Reproduce the following data line for line, without changing anything, and omit the pictures from your answer.

- - -

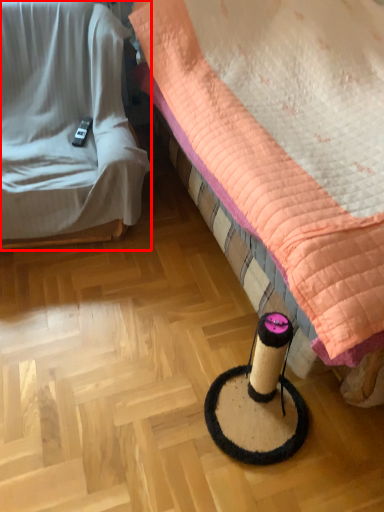
Question: Considering the relative positions of furniture (annotated by the red box) and bed in the image provided, where is furniture (annotated by the red box) located with respect to the staircase?

Choices:
 (A) right
 (B) left

Answer: (B)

- - -

• [Exercise response]
Question: Considering the relative positions of furniture (annotated by the red box) and bed in the image provided, where is furniture (annotated by the red box) located with respect to the staircase?

Choices:
 (A) right
 (B) left

Answer: (B)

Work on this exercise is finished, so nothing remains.